Restate the material verbatim, every line included.
====================
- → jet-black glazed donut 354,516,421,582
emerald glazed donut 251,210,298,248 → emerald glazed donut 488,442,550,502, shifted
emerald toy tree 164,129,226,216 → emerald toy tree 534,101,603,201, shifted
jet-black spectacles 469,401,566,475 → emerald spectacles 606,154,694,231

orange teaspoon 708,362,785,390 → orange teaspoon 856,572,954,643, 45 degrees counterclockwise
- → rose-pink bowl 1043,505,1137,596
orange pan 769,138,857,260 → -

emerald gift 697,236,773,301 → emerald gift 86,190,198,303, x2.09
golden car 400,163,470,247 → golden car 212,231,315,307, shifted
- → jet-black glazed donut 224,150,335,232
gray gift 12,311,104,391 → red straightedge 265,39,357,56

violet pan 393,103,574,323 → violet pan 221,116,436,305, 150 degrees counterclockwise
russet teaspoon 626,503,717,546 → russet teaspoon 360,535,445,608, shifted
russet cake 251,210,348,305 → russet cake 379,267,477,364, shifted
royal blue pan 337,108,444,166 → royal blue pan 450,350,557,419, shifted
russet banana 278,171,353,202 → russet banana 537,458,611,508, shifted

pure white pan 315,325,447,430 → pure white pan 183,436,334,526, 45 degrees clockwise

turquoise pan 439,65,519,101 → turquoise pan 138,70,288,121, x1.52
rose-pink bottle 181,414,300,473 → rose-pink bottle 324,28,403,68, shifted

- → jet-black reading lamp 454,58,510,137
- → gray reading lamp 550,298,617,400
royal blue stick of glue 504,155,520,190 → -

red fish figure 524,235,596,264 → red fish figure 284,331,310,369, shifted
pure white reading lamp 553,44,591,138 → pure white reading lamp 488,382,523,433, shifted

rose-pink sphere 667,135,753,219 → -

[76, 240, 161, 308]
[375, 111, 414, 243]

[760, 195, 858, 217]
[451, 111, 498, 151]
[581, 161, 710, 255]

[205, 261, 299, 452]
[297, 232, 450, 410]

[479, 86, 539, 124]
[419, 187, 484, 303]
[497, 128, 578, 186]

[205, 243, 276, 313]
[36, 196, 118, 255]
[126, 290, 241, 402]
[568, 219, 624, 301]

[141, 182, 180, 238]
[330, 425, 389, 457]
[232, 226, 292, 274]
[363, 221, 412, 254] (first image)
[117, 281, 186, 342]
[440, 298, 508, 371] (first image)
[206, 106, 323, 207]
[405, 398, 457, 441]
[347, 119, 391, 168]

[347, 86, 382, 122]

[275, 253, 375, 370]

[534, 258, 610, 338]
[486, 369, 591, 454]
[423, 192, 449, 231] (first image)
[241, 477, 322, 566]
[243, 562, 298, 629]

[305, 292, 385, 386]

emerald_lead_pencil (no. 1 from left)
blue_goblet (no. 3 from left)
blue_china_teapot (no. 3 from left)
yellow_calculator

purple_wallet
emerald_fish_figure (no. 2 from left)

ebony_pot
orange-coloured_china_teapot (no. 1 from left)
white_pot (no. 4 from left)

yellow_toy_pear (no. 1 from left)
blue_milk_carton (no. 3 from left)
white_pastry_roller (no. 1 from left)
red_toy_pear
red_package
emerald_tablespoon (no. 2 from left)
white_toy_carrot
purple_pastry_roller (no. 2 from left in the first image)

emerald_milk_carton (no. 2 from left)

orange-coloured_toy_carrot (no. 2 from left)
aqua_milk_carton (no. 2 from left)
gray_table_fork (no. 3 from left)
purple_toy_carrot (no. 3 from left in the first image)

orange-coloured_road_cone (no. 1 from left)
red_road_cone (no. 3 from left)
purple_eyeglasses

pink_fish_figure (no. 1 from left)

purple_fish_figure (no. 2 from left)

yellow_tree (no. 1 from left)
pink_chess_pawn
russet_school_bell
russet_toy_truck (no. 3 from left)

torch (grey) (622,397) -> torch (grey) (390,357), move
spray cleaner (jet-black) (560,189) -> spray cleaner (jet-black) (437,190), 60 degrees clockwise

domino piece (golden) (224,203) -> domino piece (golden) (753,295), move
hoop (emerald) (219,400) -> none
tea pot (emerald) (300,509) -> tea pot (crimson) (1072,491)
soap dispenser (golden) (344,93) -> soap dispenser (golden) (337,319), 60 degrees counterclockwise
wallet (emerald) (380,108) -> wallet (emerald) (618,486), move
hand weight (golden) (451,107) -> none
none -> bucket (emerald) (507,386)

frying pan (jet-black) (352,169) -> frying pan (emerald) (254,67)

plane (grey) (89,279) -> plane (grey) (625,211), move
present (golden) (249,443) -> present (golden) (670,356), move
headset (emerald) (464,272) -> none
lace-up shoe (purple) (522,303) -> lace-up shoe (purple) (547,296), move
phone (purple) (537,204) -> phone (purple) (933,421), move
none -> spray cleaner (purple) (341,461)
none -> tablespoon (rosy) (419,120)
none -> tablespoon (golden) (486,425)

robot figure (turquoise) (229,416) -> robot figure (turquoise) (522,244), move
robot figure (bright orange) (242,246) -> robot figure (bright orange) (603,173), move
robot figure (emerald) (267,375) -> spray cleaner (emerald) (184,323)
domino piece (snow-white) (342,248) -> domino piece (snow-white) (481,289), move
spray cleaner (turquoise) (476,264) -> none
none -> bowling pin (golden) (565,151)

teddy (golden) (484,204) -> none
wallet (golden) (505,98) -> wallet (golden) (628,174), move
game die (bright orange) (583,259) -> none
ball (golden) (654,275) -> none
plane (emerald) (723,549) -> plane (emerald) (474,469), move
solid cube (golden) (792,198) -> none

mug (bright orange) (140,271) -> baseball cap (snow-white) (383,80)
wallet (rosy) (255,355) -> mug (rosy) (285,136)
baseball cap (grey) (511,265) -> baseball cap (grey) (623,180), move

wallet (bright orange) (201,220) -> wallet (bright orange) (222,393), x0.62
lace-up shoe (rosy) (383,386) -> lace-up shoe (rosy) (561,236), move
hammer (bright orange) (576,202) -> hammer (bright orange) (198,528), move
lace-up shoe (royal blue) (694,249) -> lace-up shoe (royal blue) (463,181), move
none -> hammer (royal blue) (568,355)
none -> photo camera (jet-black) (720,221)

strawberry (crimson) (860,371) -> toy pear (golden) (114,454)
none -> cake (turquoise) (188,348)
====================
RESPONSE BELOW >>
- → jet-black glazed donut 354,516,421,582
emerald glazed donut 251,210,298,248 → emerald glazed donut 488,442,550,502, shifted
emerald toy tree 164,129,226,216 → emerald toy tree 534,101,603,201, shifted
jet-black spectacles 469,401,566,475 → emerald spectacles 606,154,694,231

orange teaspoon 708,362,785,390 → orange teaspoon 856,572,954,643, 45 degrees counterclockwise
- → rose-pink bowl 1043,505,1137,596
orange pan 769,138,857,260 → -

emerald gift 697,236,773,301 → emerald gift 86,190,198,303, x2.09
golden car 400,163,470,247 → golden car 212,231,315,307, shifted
- → jet-black glazed donut 224,150,335,232
gray gift 12,311,104,391 → red straightedge 265,39,357,56

violet pan 393,103,574,323 → violet pan 221,116,436,305, 150 degrees counterclockwise
russet teaspoon 626,503,717,546 → russet teaspoon 360,535,445,608, shifted
russet cake 251,210,348,305 → russet cake 379,267,477,364, shifted
royal blue pan 337,108,444,166 → royal blue pan 450,350,557,419, shifted
russet banana 278,171,353,202 → russet banana 537,458,611,508, shifted

pure white pan 315,325,447,430 → pure white pan 183,436,334,526, 45 degrees clockwise

turquoise pan 439,65,519,101 → turquoise pan 138,70,288,121, x1.52
rose-pink bottle 181,414,300,473 → rose-pink bottle 324,28,403,68, shifted

- → jet-black reading lamp 454,58,510,137
- → gray reading lamp 550,298,617,400
royal blue stick of glue 504,155,520,190 → -

red fish figure 524,235,596,264 → red fish figure 284,331,310,369, shifted
pure white reading lamp 553,44,591,138 → pure white reading lamp 488,382,523,433, shifted

rose-pink sphere 667,135,753,219 → -

[76, 240, 161, 308]
[375, 111, 414, 243]

[760, 195, 858, 217]
[451, 111, 498, 151]
[581, 161, 710, 255]

[205, 261, 299, 452]
[297, 232, 450, 410]

[479, 86, 539, 124]
[419, 187, 484, 303]
[497, 128, 578, 186]

[205, 243, 276, 313]
[36, 196, 118, 255]
[126, 290, 241, 402]
[568, 219, 624, 301]

[141, 182, 180, 238]
[330, 425, 389, 457]
[232, 226, 292, 274]
[363, 221, 412, 254] (first image)
[117, 281, 186, 342]
[440, 298, 508, 371] (first image)
[206, 106, 323, 207]
[405, 398, 457, 441]
[347, 119, 391, 168]

[347, 86, 382, 122]

[275, 253, 375, 370]

[534, 258, 610, 338]
[486, 369, 591, 454]
[423, 192, 449, 231] (first image)
[241, 477, 322, 566]
[243, 562, 298, 629]

[305, 292, 385, 386]

emerald_lead_pencil (no. 1 from left)
blue_goblet (no. 3 from left)
blue_china_teapot (no. 3 from left)
yellow_calculator

purple_wallet
emerald_fish_figure (no. 2 from left)

ebony_pot
orange-coloured_china_teapot (no. 1 from left)
white_pot (no. 4 from left)

yellow_toy_pear (no. 1 from left)
blue_milk_carton (no. 3 from left)
white_pastry_roller (no. 1 from left)
red_toy_pear
red_package
emerald_tablespoon (no. 2 from left)
white_toy_carrot
purple_pastry_roller (no. 2 from left in the first image)

emerald_milk_carton (no. 2 from left)

orange-coloured_toy_carrot (no. 2 from left)
aqua_milk_carton (no. 2 from left)
gray_table_fork (no. 3 from left)
purple_toy_carrot (no. 3 from left in the first image)

orange-coloured_road_cone (no. 1 from left)
red_road_cone (no. 3 from left)
purple_eyeglasses

pink_fish_figure (no. 1 from left)

purple_fish_figure (no. 2 from left)

yellow_tree (no. 1 from left)
pink_chess_pawn
russet_school_bell
russet_toy_truck (no. 3 from left)

torch (grey) (622,397) -> torch (grey) (390,357), move
spray cleaner (jet-black) (560,189) -> spray cleaner (jet-black) (437,190), 60 degrees clockwise

domino piece (golden) (224,203) -> domino piece (golden) (753,295), move
hoop (emerald) (219,400) -> none
tea pot (emerald) (300,509) -> tea pot (crimson) (1072,491)
soap dispenser (golden) (344,93) -> soap dispenser (golden) (337,319), 60 degrees counterclockwise
wallet (emerald) (380,108) -> wallet (emerald) (618,486), move
hand weight (golden) (451,107) -> none
none -> bucket (emerald) (507,386)

frying pan (jet-black) (352,169) -> frying pan (emerald) (254,67)

plane (grey) (89,279) -> plane (grey) (625,211), move
present (golden) (249,443) -> present (golden) (670,356), move
headset (emerald) (464,272) -> none
lace-up shoe (purple) (522,303) -> lace-up shoe (purple) (547,296), move
phone (purple) (537,204) -> phone (purple) (933,421), move
none -> spray cleaner (purple) (341,461)
none -> tablespoon (rosy) (419,120)
none -> tablespoon (golden) (486,425)

robot figure (turquoise) (229,416) -> robot figure (turquoise) (522,244), move
robot figure (bright orange) (242,246) -> robot figure (bright orange) (603,173), move
robot figure (emerald) (267,375) -> spray cleaner (emerald) (184,323)
domino piece (snow-white) (342,248) -> domino piece (snow-white) (481,289), move
spray cleaner (turquoise) (476,264) -> none
none -> bowling pin (golden) (565,151)

teddy (golden) (484,204) -> none
wallet (golden) (505,98) -> wallet (golden) (628,174), move
game die (bright orange) (583,259) -> none
ball (golden) (654,275) -> none
plane (emerald) (723,549) -> plane (emerald) (474,469), move
solid cube (golden) (792,198) -> none

mug (bright orange) (140,271) -> baseball cap (snow-white) (383,80)
wallet (rosy) (255,355) -> mug (rosy) (285,136)
baseball cap (grey) (511,265) -> baseball cap (grey) (623,180), move

wallet (bright orange) (201,220) -> wallet (bright orange) (222,393), x0.62
lace-up shoe (rosy) (383,386) -> lace-up shoe (rosy) (561,236), move
hammer (bright orange) (576,202) -> hammer (bright orange) (198,528), move
lace-up shoe (royal blue) (694,249) -> lace-up shoe (royal blue) (463,181), move
none -> hammer (royal blue) (568,355)
none -> photo camera (jet-black) (720,221)

strawberry (crimson) (860,371) -> toy pear (golden) (114,454)
none -> cake (turquoise) (188,348)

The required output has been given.